- **Task to complete**
Scan the data below and copy each line where "NMOS" occurs.

--- Record excerpts ---

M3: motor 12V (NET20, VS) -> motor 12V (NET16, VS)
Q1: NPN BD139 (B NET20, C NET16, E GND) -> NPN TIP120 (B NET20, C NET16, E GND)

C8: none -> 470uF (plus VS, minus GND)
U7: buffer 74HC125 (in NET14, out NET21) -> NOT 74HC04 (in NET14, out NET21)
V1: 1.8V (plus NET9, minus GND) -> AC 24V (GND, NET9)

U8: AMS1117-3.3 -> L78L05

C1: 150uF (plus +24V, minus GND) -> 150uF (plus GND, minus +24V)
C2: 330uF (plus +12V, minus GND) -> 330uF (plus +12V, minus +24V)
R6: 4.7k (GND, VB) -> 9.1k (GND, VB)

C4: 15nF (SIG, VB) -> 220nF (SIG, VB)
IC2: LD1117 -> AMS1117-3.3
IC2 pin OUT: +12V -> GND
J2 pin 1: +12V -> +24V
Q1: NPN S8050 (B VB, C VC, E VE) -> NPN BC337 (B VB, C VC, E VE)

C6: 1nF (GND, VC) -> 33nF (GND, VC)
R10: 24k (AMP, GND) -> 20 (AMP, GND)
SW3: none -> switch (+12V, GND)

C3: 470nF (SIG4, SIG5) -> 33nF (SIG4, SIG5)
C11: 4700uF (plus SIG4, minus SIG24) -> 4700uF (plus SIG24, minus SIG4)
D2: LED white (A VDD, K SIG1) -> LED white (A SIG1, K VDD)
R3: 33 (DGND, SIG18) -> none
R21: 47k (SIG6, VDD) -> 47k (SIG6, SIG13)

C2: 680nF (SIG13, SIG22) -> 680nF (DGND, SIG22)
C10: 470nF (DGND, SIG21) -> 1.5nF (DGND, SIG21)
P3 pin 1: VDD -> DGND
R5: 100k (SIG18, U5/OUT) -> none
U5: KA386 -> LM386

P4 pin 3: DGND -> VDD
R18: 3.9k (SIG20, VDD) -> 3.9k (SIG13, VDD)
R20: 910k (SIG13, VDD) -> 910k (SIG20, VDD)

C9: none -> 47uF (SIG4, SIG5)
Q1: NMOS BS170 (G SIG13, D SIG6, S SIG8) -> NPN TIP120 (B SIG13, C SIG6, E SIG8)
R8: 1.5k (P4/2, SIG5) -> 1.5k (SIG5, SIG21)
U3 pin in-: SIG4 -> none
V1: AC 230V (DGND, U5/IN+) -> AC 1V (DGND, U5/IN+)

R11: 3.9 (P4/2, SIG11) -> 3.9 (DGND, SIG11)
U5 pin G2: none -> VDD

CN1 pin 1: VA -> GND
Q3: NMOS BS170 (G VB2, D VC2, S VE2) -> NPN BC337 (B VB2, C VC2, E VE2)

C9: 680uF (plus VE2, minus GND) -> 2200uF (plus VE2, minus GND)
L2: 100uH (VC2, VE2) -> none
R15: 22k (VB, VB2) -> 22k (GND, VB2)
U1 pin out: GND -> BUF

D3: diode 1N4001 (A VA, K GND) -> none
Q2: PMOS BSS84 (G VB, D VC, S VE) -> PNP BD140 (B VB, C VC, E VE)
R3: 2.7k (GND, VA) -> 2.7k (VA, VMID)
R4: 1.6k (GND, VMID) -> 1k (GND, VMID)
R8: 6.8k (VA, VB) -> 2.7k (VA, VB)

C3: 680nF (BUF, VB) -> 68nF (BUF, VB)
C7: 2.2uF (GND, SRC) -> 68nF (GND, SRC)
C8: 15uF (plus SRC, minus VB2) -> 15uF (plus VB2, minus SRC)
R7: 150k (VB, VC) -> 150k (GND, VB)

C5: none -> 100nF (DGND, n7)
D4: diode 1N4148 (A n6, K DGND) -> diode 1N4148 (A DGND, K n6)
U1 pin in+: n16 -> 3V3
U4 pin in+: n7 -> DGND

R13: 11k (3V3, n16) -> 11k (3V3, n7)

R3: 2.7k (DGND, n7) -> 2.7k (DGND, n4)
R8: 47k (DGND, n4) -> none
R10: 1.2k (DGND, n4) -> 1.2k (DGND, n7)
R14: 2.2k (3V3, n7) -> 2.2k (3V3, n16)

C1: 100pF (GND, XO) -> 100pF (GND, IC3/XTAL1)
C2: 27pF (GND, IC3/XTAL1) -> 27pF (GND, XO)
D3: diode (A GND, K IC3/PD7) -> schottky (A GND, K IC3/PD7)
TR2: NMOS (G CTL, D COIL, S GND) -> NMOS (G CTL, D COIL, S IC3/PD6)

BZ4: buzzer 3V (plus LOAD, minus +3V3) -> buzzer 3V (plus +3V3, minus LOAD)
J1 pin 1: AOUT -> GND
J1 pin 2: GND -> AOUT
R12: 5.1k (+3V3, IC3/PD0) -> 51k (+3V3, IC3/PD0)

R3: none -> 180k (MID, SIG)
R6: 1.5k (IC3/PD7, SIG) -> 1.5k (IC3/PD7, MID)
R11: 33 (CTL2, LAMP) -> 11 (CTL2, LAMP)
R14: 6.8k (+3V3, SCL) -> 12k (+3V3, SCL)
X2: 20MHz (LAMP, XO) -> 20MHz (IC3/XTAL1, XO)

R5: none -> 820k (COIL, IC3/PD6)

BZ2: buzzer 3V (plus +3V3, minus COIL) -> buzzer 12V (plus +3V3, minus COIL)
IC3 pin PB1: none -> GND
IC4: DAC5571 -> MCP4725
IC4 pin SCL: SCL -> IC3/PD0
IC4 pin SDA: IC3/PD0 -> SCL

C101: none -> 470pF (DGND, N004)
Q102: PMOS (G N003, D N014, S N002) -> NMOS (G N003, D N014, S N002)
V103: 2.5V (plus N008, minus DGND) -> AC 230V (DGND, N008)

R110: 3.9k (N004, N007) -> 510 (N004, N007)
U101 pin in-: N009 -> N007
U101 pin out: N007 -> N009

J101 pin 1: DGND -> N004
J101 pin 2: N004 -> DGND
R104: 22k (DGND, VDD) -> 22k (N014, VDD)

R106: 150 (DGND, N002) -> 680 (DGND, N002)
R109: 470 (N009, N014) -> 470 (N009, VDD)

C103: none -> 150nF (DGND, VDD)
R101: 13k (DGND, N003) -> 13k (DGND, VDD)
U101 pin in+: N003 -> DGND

---

- **Answer for the task**
Q1: NMOS BS170 (G SIG13, D SIG6, S SIG8) -> NPN TIP120 (B SIG13, C SIG6, E SIG8)
Q3: NMOS BS170 (G VB2, D VC2, S VE2) -> NPN BC337 (B VB2, C VC2, E VE2)
TR2: NMOS (G CTL, D COIL, S GND) -> NMOS (G CTL, D COIL, S IC3/PD6)
Q102: PMOS (G N003, D N014, S N002) -> NMOS (G N003, D N014, S N002)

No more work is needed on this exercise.